Data records:
┌────────
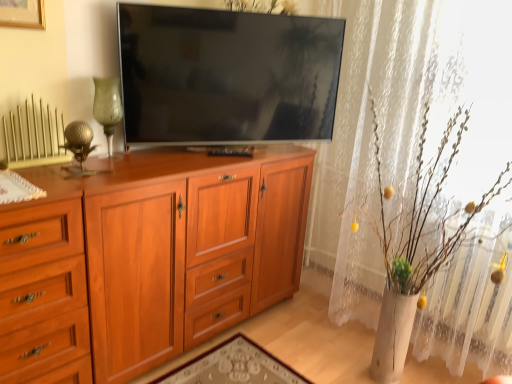
This screenshot has width=512, height=384. What do you see at coordinates (42, 293) in the screenshot?
I see `light brown wood drawer at left` at bounding box center [42, 293].

Locate an element on the screen. This screenshot has width=512, height=384. white lace curtain at upper right is located at coordinates (404, 125).

Where is `flat screen tv at center`? Image resolution: width=512 pixels, height=384 pixels. flat screen tv at center is located at coordinates (227, 75).

Identify the location of light brown wood cabinet at center. (167, 247).

Identify the location of gold metallic radiator at upper left. The width and height of the screenshot is (512, 384). (33, 135).

Based on the photo, from a real-world perspective, relative to gold metallic radiator at upper left, is brushed gold picture frame at upper left vertically above or below?

brushed gold picture frame at upper left is situated higher than gold metallic radiator at upper left in the real world.

Locate an element on the screen. radiator behind the brushed gold picture frame at upper left is located at coordinates (33, 135).

Is the position of brushed gold picture frame at upper left less distant than that of gold metallic radiator at upper left?

That is True.

Is brushed gold picture frame at upper left spatially inside gold metallic radiator at upper left, or outside of it?

brushed gold picture frame at upper left exists outside the volume of gold metallic radiator at upper left.

Between brushed gold picture frame at upper left and white lace curtain at upper right, which one has more height?

white lace curtain at upper right is taller.

Considering the points (7, 23) and (407, 69), which point is behind, point (7, 23) or point (407, 69)?

Positioned behind is point (407, 69).

Does brushed gold picture frame at upper left touch white lace curtain at upper right?

brushed gold picture frame at upper left is not next to white lace curtain at upper right, and they're not touching.

Between brushed gold picture frame at upper left and light brown wood drawer at left, which one appears on the left side from the viewer's perspective?

brushed gold picture frame at upper left.

Looking at their sizes, would you say brushed gold picture frame at upper left is wider or thinner than light brown wood drawer at left?

brushed gold picture frame at upper left is thinner than light brown wood drawer at left.

From the image's perspective, between brushed gold picture frame at upper left and light brown wood drawer at left, which one is located above?

brushed gold picture frame at upper left, from the image's perspective.

Is brushed gold picture frame at upper left next to light brown wood drawer at left and touching it?

brushed gold picture frame at upper left is not next to light brown wood drawer at left, and they're not touching.

Is flat screen tv at center wider or thinner than gold metallic radiator at upper left?

Considering their sizes, flat screen tv at center looks broader than gold metallic radiator at upper left.

How different are the orientations of flat screen tv at center and gold metallic radiator at upper left in degrees?

The angle between the facing direction of flat screen tv at center and the facing direction of gold metallic radiator at upper left is 29 degrees.

Looking at this image, from the image's perspective, who appears lower, flat screen tv at center or gold metallic radiator at upper left?

From the image's view, gold metallic radiator at upper left is below.

Is flat screen tv at center in front of gold metallic radiator at upper left?

No, flat screen tv at center is further to the viewer.

Which is more to the right, gold metallic radiator at upper left or white lace curtain at upper right?

Positioned to the right is white lace curtain at upper right.

This screenshot has width=512, height=384. I want to click on radiator that appears on the left of white lace curtain at upper right, so [x=33, y=135].

Considering the points (297, 103) and (61, 309), which point is in front, point (297, 103) or point (61, 309)?

Point (61, 309)

Is flat screen tv at center wider or thinner than light brown wood drawer at left?

Clearly, flat screen tv at center has less width compared to light brown wood drawer at left.

From a real-world perspective, is flat screen tv at center located higher than light brown wood drawer at left?

Yes, from a real-world perspective, flat screen tv at center is over light brown wood drawer at left

Does point (38, 302) lie behind point (170, 129)?

No, (38, 302) is in front of (170, 129).

From a real-world perspective, which is physically below, light brown wood drawer at left or flat screen tv at center?

light brown wood drawer at left.

Looking at this image, does light brown wood drawer at left have a lesser height compared to flat screen tv at center?

Incorrect, the height of light brown wood drawer at left does not fall short of that of flat screen tv at center.

Would you say light brown wood drawer at left is outside flat screen tv at center?

Yes, light brown wood drawer at left is outside of flat screen tv at center.

This screenshot has width=512, height=384. I want to click on picture frame lying on the left of gold metallic radiator at upper left, so click(x=22, y=13).

Where is `picture frame above the white lace curtain at upper right (from the image's perspective)`? The width and height of the screenshot is (512, 384). picture frame above the white lace curtain at upper right (from the image's perspective) is located at coordinates (22, 13).

Looking at the image, which one is located further to light brown wood cabinet at center, gold metallic radiator at upper left or brushed gold picture frame at upper left?

The object further to light brown wood cabinet at center is brushed gold picture frame at upper left.

From the image, which object appears to be farther from flat screen tv at center, white lace curtain at upper right or light brown wood drawer at left?

light brown wood drawer at left is positioned further to the anchor flat screen tv at center.

Estimate the real-world distances between objects in this image. Which object is closer to light brown wood drawer at left, light brown wood cabinet at center or brushed gold picture frame at upper left?

Based on the image, light brown wood cabinet at center appears to be nearer to light brown wood drawer at left.

When comparing their distances from gold metallic radiator at upper left, does white lace curtain at upper right or light brown wood drawer at left seem closer?

Among the two, light brown wood drawer at left is located nearer to gold metallic radiator at upper left.

Which object lies nearer to the anchor point light brown wood drawer at left, brushed gold picture frame at upper left or gold metallic radiator at upper left?

Among the two, gold metallic radiator at upper left is located nearer to light brown wood drawer at left.

Estimate the real-world distances between objects in this image. Which object is further from gold metallic radiator at upper left, brushed gold picture frame at upper left or light brown wood drawer at left?

Based on the image, light brown wood drawer at left appears to be further to gold metallic radiator at upper left.

Considering their positions, is light brown wood drawer at left positioned closer to brushed gold picture frame at upper left than white lace curtain at upper right?

light brown wood drawer at left.

From the image, which object appears to be nearer to flat screen tv at center, brushed gold picture frame at upper left or light brown wood drawer at left?

brushed gold picture frame at upper left is closer to flat screen tv at center.

Image resolution: width=512 pixels, height=384 pixels. In order to click on cabinetry between brushed gold picture frame at upper left and light brown wood drawer at left from top to bottom in this screenshot , I will do `click(167, 247)`.

Locate an element on the screen. The height and width of the screenshot is (384, 512). television between brushed gold picture frame at upper left and light brown wood cabinet at center from top to bottom is located at coordinates (227, 75).

At what (x,y) coordinates should I click in order to perform the action: click on radiator between flat screen tv at center and light brown wood drawer at left from top to bottom. Please return your answer as a coordinate pair (x, y). This screenshot has height=384, width=512. Looking at the image, I should click on (33, 135).

The width and height of the screenshot is (512, 384). Identify the location of cabinetry between brushed gold picture frame at upper left and white lace curtain at upper right from left to right. (167, 247).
└────────
Put the lines of the material above into a numbered list, everything from the line containing "Among the two, gold" down to the line containing "Based on the image, light brown wood drawer". Leave out blank lines.

**Task output:**
1. Among the two, gold metallic radiator at upper left is located nearer to light brown wood drawer at left.
2. Estimate the real-world distances between objects in this image. Which object is further from gold metallic radiator at upper left, brushed gold picture frame at upper left or light brown wood drawer at left?
3. Based on the image, light brown wood drawer at left appears to be further to gold metallic radiator at upper left.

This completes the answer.